— start —
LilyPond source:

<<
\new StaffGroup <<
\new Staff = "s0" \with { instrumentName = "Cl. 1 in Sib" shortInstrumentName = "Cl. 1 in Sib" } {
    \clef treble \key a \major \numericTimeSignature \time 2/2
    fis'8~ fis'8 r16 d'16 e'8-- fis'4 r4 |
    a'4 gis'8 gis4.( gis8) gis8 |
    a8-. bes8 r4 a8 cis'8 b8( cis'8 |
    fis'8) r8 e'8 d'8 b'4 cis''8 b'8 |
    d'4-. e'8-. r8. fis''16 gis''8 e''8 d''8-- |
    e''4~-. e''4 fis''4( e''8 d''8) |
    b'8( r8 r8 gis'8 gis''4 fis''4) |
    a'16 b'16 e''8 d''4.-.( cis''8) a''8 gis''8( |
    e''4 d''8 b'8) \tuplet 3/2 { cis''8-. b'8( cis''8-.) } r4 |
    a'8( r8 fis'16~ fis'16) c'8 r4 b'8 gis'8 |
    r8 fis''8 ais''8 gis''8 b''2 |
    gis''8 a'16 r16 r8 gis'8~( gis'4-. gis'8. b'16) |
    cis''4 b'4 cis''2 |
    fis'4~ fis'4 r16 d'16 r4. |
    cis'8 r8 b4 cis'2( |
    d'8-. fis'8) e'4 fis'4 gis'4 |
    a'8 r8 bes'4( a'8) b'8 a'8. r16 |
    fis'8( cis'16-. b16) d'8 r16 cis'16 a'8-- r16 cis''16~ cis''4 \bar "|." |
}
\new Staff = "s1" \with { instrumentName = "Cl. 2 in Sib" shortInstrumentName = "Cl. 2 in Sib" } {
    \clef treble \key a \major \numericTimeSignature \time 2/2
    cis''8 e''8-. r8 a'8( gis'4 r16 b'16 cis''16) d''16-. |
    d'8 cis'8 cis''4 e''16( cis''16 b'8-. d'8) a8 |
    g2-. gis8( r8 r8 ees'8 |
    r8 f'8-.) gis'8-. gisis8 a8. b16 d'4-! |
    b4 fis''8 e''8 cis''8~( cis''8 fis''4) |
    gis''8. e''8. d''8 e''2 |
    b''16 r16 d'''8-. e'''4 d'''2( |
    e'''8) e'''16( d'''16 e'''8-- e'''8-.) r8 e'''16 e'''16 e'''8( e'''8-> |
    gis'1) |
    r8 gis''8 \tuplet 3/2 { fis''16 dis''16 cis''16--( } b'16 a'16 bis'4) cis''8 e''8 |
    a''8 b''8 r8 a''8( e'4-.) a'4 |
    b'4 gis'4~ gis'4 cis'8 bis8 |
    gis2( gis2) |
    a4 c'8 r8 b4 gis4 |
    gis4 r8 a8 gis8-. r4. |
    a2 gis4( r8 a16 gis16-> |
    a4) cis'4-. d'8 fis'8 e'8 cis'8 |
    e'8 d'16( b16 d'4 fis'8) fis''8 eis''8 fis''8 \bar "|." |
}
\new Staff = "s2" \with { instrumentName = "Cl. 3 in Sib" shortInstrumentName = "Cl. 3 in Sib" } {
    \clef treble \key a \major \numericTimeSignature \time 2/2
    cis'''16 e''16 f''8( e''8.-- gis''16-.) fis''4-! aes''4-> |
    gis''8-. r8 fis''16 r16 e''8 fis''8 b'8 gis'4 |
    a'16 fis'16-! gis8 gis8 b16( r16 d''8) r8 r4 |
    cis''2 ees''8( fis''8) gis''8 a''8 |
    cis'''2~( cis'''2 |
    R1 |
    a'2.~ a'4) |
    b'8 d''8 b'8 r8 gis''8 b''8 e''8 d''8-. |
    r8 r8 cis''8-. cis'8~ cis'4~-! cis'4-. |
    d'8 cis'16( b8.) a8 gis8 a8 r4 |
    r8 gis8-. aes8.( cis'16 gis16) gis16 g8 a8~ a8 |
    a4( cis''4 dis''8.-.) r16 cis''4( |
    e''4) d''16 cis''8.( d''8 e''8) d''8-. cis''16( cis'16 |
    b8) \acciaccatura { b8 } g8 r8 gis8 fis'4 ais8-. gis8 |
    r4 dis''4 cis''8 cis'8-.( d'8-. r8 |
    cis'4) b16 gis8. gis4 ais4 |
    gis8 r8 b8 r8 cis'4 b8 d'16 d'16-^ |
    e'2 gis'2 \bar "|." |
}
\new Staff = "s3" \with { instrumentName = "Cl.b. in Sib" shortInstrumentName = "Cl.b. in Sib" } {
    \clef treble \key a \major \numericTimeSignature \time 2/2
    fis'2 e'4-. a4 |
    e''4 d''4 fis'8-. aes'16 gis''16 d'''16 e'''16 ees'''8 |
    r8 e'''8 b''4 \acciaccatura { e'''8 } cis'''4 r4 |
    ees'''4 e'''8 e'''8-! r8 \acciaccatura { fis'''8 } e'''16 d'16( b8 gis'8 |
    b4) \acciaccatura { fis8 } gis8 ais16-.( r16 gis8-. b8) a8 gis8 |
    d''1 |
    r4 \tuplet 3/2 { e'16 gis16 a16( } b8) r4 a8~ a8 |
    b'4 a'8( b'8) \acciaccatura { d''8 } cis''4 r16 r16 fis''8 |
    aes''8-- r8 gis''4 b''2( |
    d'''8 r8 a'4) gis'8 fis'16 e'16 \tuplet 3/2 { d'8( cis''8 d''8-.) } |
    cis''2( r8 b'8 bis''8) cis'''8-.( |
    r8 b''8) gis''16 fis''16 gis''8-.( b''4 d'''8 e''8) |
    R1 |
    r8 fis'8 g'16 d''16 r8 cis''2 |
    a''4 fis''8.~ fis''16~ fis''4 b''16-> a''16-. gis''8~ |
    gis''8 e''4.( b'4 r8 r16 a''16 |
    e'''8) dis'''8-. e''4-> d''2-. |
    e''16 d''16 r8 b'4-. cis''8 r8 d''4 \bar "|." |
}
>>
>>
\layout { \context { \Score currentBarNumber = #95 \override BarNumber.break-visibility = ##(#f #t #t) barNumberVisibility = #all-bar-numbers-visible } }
— end —
PROBLEM DESCRIPTION: Extract every line of the records that contains the string "shortInstrumentName", matching case exactly.

RESPONSE TO THIS TASK:
\new Staff = "s0" \with { instrumentName = "Cl. 1 in Sib" shortInstrumentName = "Cl. 1 in Sib" } {
\new Staff = "s1" \with { instrumentName = "Cl. 2 in Sib" shortInstrumentName = "Cl. 2 in Sib" } {
\new Staff = "s2" \with { instrumentName = "Cl. 3 in Sib" shortInstrumentName = "Cl. 3 in Sib" } {
\new Staff = "s3" \with { instrumentName = "Cl.b. in Sib" shortInstrumentName = "Cl.b. in Sib" } {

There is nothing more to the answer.